■ **EXERCISE OBJECTIVE**:
Pick out each line of the material below that contains the word "gray", and copy those lines.

■ **DATA FOR THE TASK**:
--- Begin ---

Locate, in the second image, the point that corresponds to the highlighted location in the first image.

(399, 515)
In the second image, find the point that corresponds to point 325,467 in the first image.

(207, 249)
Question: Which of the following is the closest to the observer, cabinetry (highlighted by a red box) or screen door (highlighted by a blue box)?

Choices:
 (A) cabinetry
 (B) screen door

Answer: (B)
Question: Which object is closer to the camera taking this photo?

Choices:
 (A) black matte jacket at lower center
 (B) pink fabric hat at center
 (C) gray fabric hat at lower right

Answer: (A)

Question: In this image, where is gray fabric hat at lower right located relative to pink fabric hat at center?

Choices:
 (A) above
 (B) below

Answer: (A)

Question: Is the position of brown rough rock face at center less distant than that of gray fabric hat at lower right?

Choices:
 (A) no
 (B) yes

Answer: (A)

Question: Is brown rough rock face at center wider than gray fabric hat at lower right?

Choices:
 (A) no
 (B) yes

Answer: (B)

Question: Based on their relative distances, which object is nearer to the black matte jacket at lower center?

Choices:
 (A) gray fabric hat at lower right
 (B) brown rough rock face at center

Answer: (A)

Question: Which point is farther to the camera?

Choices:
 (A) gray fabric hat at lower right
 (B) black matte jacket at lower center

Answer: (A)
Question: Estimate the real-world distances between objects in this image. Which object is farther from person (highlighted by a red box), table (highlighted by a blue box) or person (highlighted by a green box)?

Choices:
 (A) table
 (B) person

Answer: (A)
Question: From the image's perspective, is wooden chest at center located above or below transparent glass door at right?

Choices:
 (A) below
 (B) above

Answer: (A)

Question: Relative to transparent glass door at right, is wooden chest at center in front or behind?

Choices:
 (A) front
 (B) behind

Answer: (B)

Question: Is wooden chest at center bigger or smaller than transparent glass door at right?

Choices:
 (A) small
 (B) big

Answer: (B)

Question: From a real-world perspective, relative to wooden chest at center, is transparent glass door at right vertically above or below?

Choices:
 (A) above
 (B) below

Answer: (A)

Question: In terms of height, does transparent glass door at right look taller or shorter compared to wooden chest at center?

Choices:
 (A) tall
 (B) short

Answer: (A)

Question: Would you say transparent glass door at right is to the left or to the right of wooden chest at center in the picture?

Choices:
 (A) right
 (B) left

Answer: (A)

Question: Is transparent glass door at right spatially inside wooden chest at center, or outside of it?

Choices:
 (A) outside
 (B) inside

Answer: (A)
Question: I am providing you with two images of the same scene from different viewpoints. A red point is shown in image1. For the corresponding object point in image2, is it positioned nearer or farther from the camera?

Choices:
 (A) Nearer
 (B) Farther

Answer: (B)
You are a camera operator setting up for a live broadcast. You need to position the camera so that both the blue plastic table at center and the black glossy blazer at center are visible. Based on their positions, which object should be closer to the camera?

--- End ---

■ **EXERCISE SOLUTION**:
 (C) gray fabric hat at lower right
Question: In this image, where is gray fabric hat at lower right located relative to pink fabric hat at center?
Question: Is the position of brown rough rock face at center less distant than that of gray fabric hat at lower right?
Question: Is brown rough rock face at center wider than gray fabric hat at lower right?
 (A) gray fabric hat at lower right
 (A) gray fabric hat at lower right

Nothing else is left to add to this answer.